*** Material for the task ***

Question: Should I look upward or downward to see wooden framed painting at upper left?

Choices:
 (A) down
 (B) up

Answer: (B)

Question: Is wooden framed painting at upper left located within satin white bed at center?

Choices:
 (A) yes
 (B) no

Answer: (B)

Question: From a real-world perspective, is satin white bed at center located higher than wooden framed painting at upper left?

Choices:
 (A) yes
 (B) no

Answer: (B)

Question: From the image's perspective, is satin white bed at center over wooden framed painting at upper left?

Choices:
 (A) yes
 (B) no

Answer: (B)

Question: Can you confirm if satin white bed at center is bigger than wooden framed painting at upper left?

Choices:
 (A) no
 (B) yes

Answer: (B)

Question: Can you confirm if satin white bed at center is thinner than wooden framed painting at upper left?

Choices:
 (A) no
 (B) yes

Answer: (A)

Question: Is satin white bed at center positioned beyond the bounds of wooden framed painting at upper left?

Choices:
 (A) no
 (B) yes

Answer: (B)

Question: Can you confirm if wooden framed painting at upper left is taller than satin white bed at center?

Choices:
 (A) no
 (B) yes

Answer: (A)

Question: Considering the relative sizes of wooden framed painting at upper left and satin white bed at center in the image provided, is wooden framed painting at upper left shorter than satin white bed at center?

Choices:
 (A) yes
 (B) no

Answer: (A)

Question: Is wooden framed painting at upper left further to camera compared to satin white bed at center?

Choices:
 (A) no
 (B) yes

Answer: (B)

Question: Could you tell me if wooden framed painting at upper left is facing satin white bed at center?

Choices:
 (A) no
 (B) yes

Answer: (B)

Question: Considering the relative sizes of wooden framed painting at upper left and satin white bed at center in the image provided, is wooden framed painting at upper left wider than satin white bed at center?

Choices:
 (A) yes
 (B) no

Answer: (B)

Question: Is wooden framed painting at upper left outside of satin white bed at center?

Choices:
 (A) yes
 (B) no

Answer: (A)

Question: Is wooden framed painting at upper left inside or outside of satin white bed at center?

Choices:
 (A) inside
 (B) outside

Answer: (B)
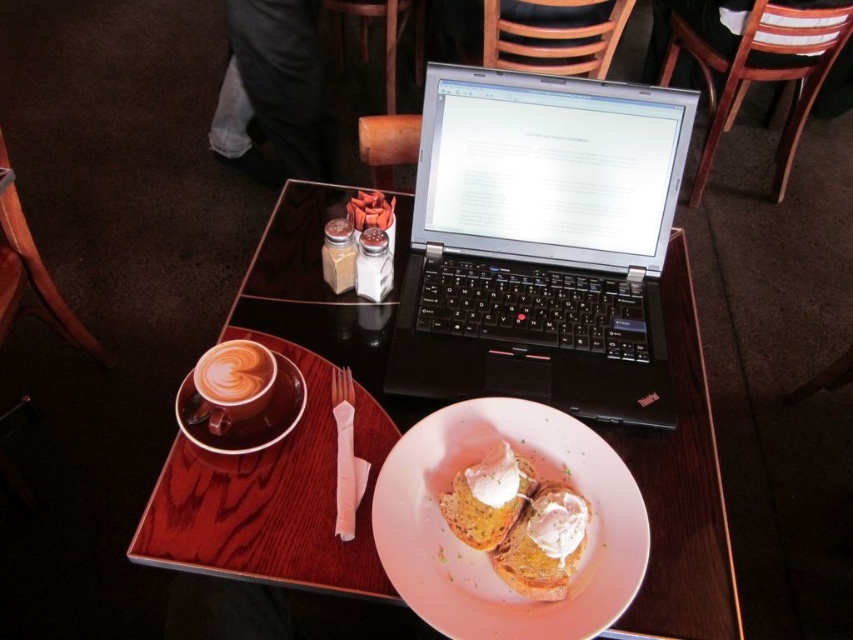
Question: Which object appears closest to the camera in this image?

Choices:
 (A) white fluffy poached egg on toasted bread at center
 (B) smooth white cream at center
 (C) white fluffy bread at center

Answer: (B)

Question: Where is wooden table at center located in relation to white fluffy bread at center in the image?

Choices:
 (A) above
 (B) below

Answer: (A)

Question: Which point is closer to the camera?

Choices:
 (A) wooden table at center
 (B) latte art at center
 (C) black plastic laptop at center
 (D) pink matte plate at center

Answer: (D)

Question: From the image, what is the correct spatial relationship of smooth white cream at center in relation to white fluffy poached egg on toasted bread at center?

Choices:
 (A) below
 (B) above

Answer: (A)

Question: Which object appears farthest from the camera in this image?

Choices:
 (A) pink matte plate at center
 (B) wooden table at center
 (C) latte art at center

Answer: (C)

Question: Does wooden table at center appear on the right side of white fluffy bread at center?

Choices:
 (A) yes
 (B) no

Answer: (B)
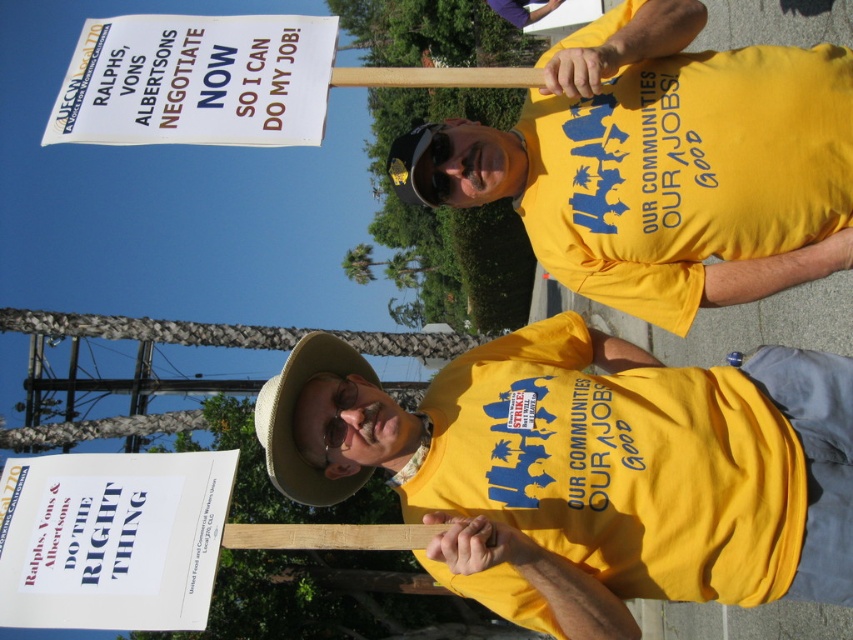
You are a photographer trying to capture a clear shot of both the yellow cotton shirt at upper right and the tan straw cowboy hat at center. Based on their positions, which object should you focus on first to ensure both are in focus?

Since the yellow cotton shirt at upper right is closer to the viewer than the tan straw cowboy hat at center, you should focus on the yellow cotton shirt at upper right first. This way, the depth of field will extend from the shirt to the hat, increasing the likelihood that both are in focus.

You are a photographer trying to capture a clear shot of both the white paper sign at upper left and the tan straw cowboy hat at center. Based on their sizes in the image, which object should you focus on first to ensure it appears larger in your photo?

The tan straw cowboy hat at center is taller than the white paper sign at upper left, so focusing on it first would ensure it appears larger in the photo.

You are a photographer taking a picture of the protest scene. You notice the white paper sign at upper left and the tan straw cowboy hat at center. Which object is positioned closer to the camera?

The white paper sign at upper left is closer to the viewer than the tan straw cowboy hat at center, so it is positioned closer to the camera.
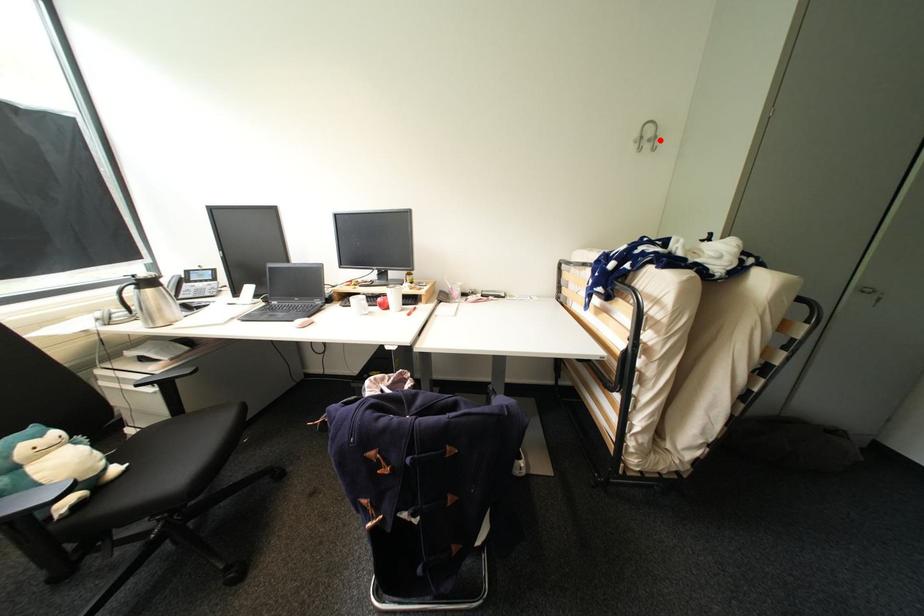
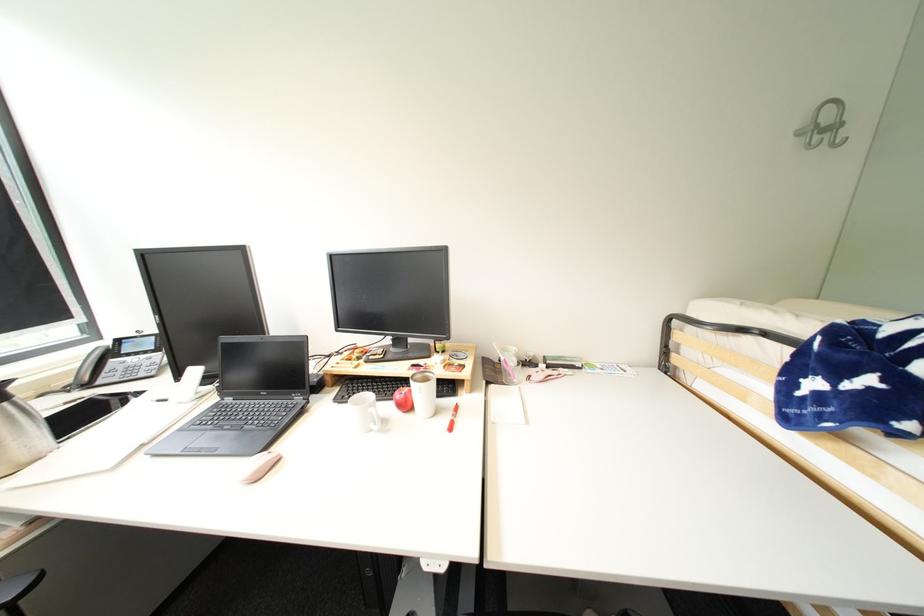
Locate, in the second image, the point that corresponds to the highlighted location in the first image.

(841, 128)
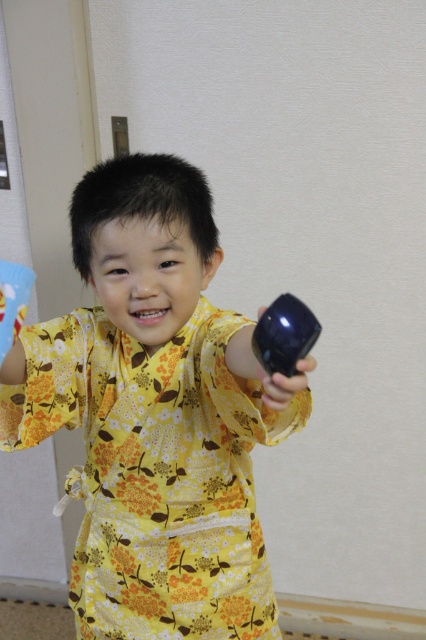
Question: Does yellow floral kimono at center have a lesser width compared to glossy plastic toy at right?

Choices:
 (A) no
 (B) yes

Answer: (A)

Question: Which of the following is the closest to the observer?

Choices:
 (A) [x=43, y=394]
 (B) [x=282, y=305]

Answer: (B)

Question: Which point is farther to the camera?

Choices:
 (A) (218, 637)
 (B) (299, 301)

Answer: (A)

Question: Which point is closer to the camera taking this photo?

Choices:
 (A) (126, 579)
 (B) (284, 358)

Answer: (B)

Question: Does yellow floral kimono at center have a smaller size compared to glossy plastic toy at right?

Choices:
 (A) no
 (B) yes

Answer: (A)

Question: Can you confirm if yellow floral kimono at center is positioned above glossy plastic toy at right?

Choices:
 (A) yes
 (B) no

Answer: (B)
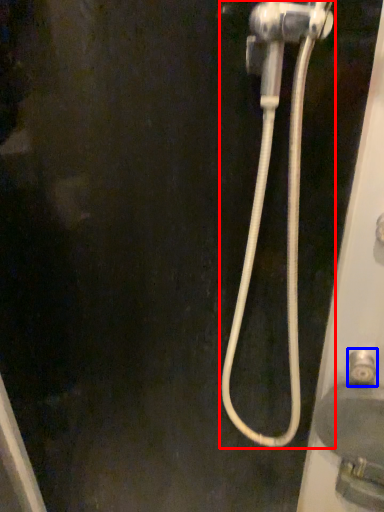
Question: Which object appears closest to the camera in this image, plumbing fixture (highlighted by a red box) or faucet (highlighted by a blue box)?

Choices:
 (A) plumbing fixture
 (B) faucet

Answer: (A)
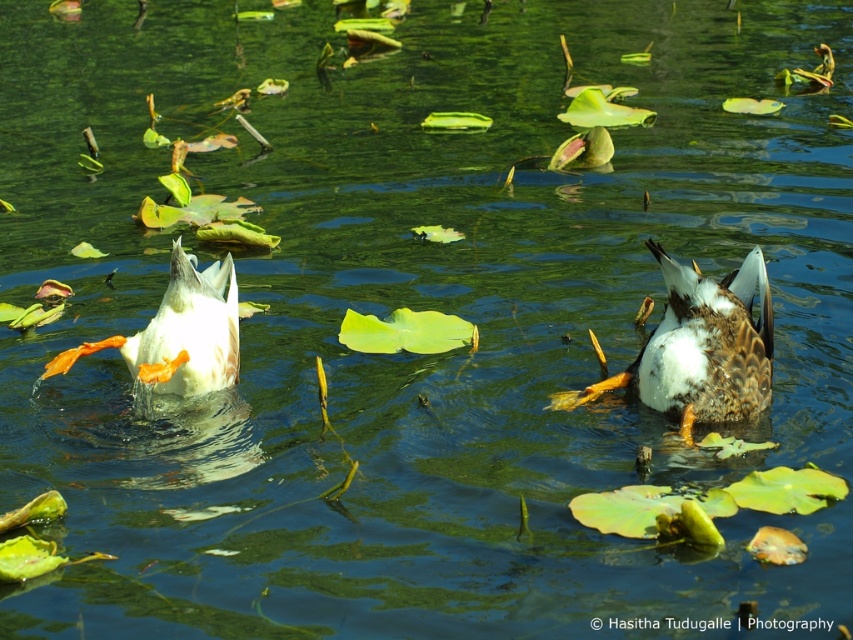
Consider the image. Does brown speckled duck at center have a greater height compared to white matte duck at left?

Indeed, brown speckled duck at center has a greater height compared to white matte duck at left.

Is point (730, 388) more distant than point (132, 339)?

No, (730, 388) is in front of (132, 339).

Which is behind, point (654, 364) or point (236, 305)?

Positioned behind is point (236, 305).

The image size is (853, 640). I want to click on brown speckled duck at center, so click(700, 348).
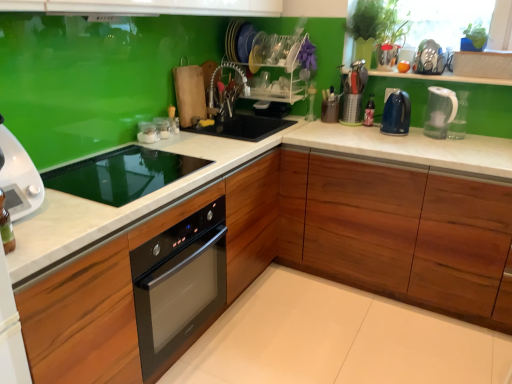
I want to click on vacant space that's between clear plastic bottle at center, the 1th bottle when ordered from right to left, and brown matte utensil holder at center, positioned as the 3th appliance in right-to-left order, so click(351, 125).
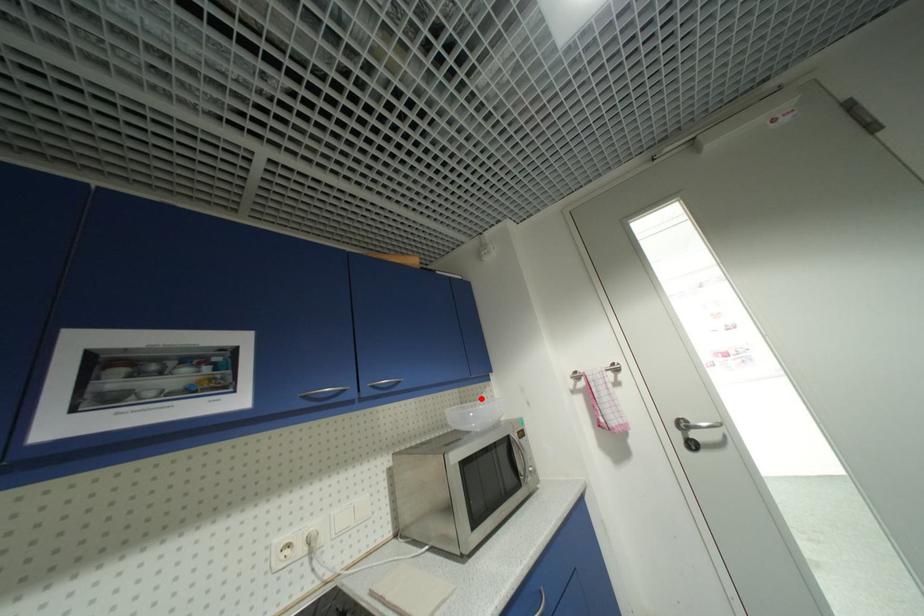
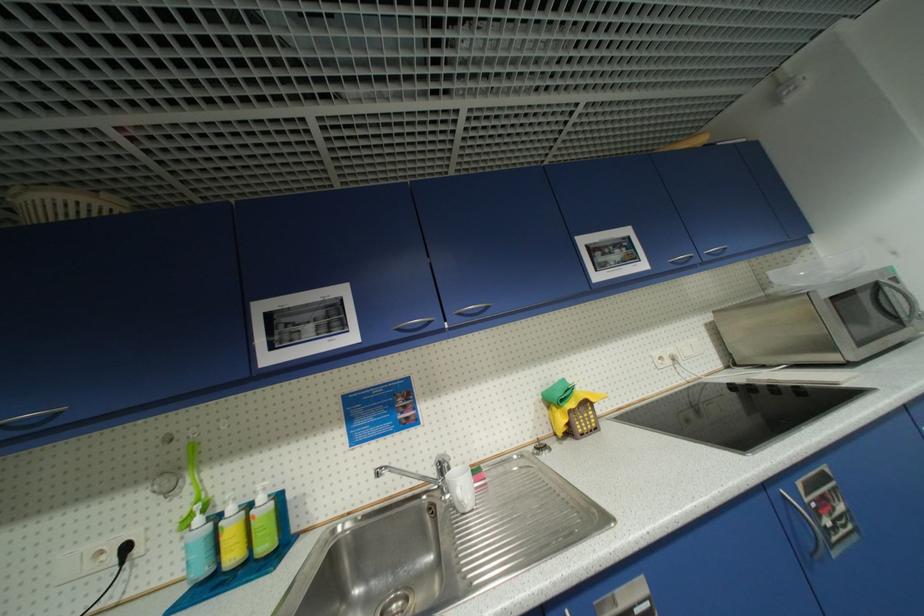
Where in the second image is the point corresponding to the highlighted location from the first image?

(793, 265)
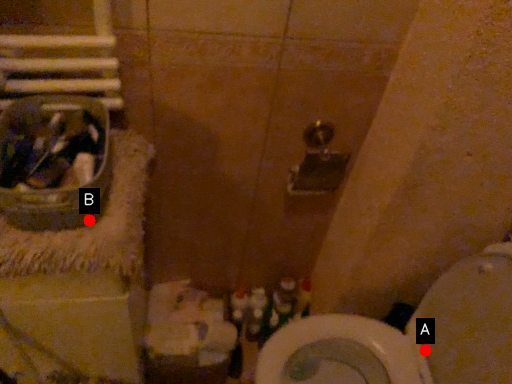
Question: Two points are circled on the image, labeled by A and B beside each circle. Which point is further to the camera?

Choices:
 (A) A is further
 (B) B is further

Answer: (A)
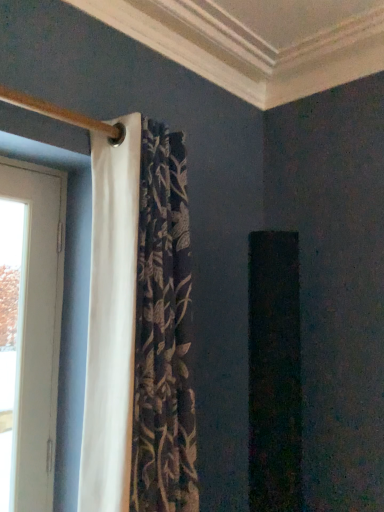
Question: From a real-world perspective, is white wood door at left over white fabric curtain at left?

Choices:
 (A) no
 (B) yes

Answer: (A)

Question: Is white fabric curtain at left at the back of white wood door at left?

Choices:
 (A) no
 (B) yes

Answer: (A)

Question: Is white wood door at left next to white fabric curtain at left and touching it?

Choices:
 (A) no
 (B) yes

Answer: (A)

Question: Is the position of white wood door at left less distant than that of white fabric curtain at left?

Choices:
 (A) yes
 (B) no

Answer: (B)

Question: Is white wood door at left not close to white fabric curtain at left?

Choices:
 (A) no
 (B) yes

Answer: (A)

Question: From the image's perspective, would you say white wood door at left is positioned over white fabric curtain at left?

Choices:
 (A) no
 (B) yes

Answer: (A)

Question: Is white fabric curtain at left next to white wood door at left and touching it?

Choices:
 (A) yes
 (B) no

Answer: (B)

Question: Is white fabric curtain at left at the right side of white wood door at left?

Choices:
 (A) yes
 (B) no

Answer: (A)

Question: Is white fabric curtain at left not within white wood door at left?

Choices:
 (A) yes
 (B) no

Answer: (A)

Question: Is white fabric curtain at left wider than white wood door at left?

Choices:
 (A) yes
 (B) no

Answer: (A)

Question: Is white wood door at left located within white fabric curtain at left?

Choices:
 (A) yes
 (B) no

Answer: (B)

Question: Is white fabric curtain at left oriented towards white wood door at left?

Choices:
 (A) yes
 (B) no

Answer: (B)

Question: Is white fabric curtain at left taller or shorter than white wood door at left?

Choices:
 (A) short
 (B) tall

Answer: (B)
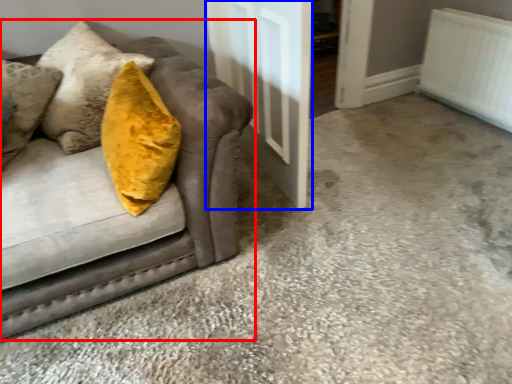
Question: Which point is closer to the camera, studio couch (highlighted by a red box) or door (highlighted by a blue box)?

Choices:
 (A) studio couch
 (B) door

Answer: (A)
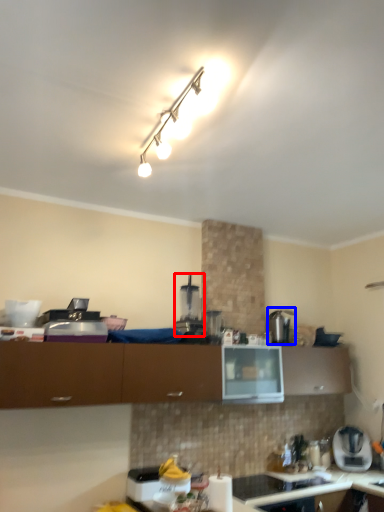
Question: Among these objects, which one is nearest to the camera, coffee machine (highlighted by a red box) or appliance (highlighted by a blue box)?

Choices:
 (A) coffee machine
 (B) appliance

Answer: (A)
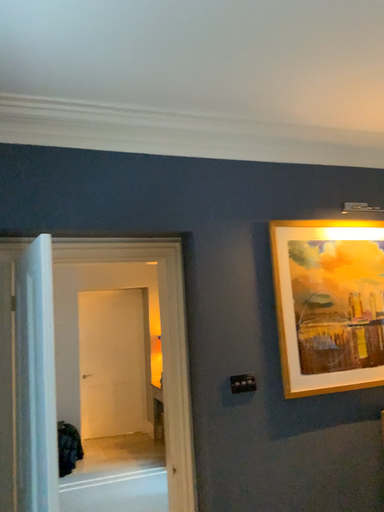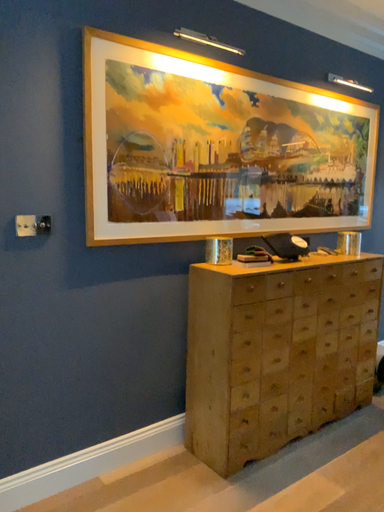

*** End of Material for the task ***

Reproduce the lines word for word, starting with the line that contains "Question: Is white fabric curtain at left taller" and going on through the last line, and leave the pictures out of your answer.

- _Task result_
Question: Is white fabric curtain at left taller or shorter than white wood door at left?

Choices:
 (A) short
 (B) tall

Answer: (B)
Question: Which point is closer to the camera, studio couch (highlighted by a red box) or door (highlighted by a blue box)?

Choices:
 (A) studio couch
 (B) door

Answer: (A)
Question: Among these objects, which one is nearest to the camera, coffee machine (highlighted by a red box) or appliance (highlighted by a blue box)?

Choices:
 (A) coffee machine
 (B) appliance

Answer: (A)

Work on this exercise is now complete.